▶ Task
Produce a verbatim copy of the following records, leaving out all pictures.

-.-.-

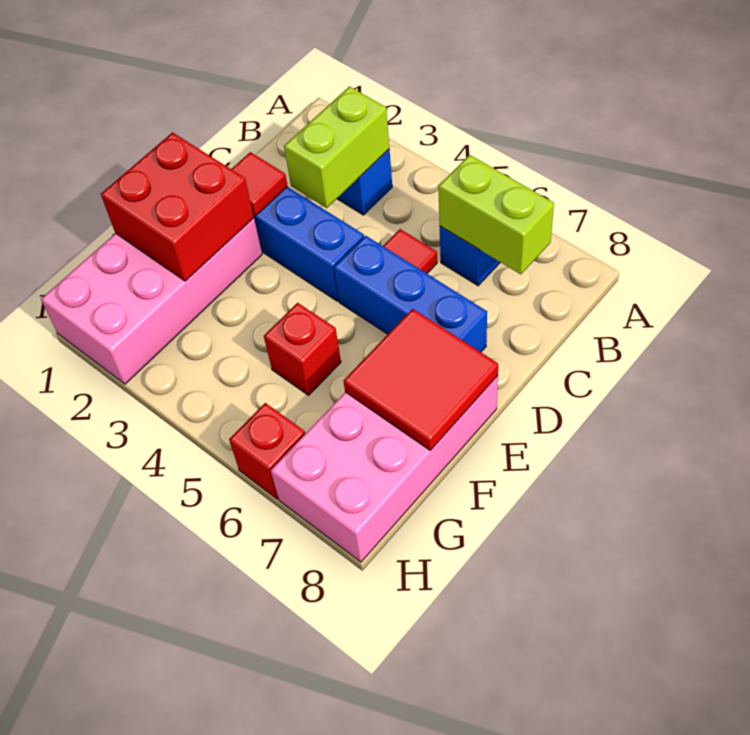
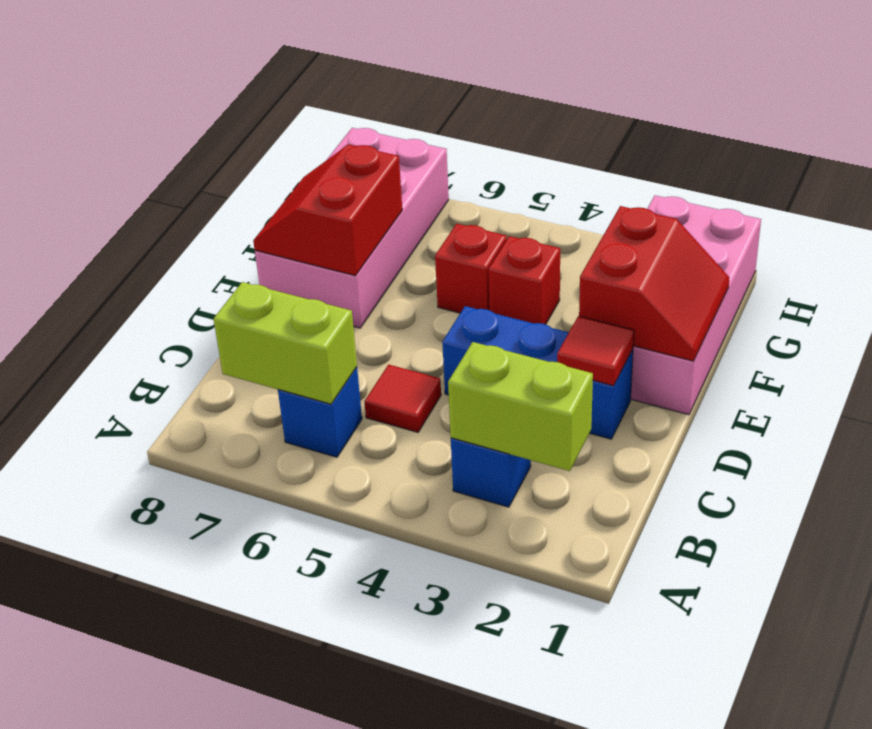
lime 1x2 brick [284,87,389,208] -> lime 1x2 brick turned to [448,342,593,471]
blue 1x3 brick [334,236,487,352] -> none
red 2x2 brick [101,132,254,281] -> red 2x2 slope [579,206,730,361]
red 2x2 tile [343,309,498,450] -> red 2x2 slope [253,144,402,276]
red 1x1 brick [229,403,305,499] -> red 1x1 brick moved to [489,236,560,325]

-.-.-

▶ Expected output
lime 1x2 brick [284,87,389,208] -> lime 1x2 brick turned to [448,342,593,471]
blue 1x3 brick [334,236,487,352] -> none
red 2x2 brick [101,132,254,281] -> red 2x2 slope [579,206,730,361]
red 2x2 tile [343,309,498,450] -> red 2x2 slope [253,144,402,276]
red 1x1 brick [229,403,305,499] -> red 1x1 brick moved to [489,236,560,325]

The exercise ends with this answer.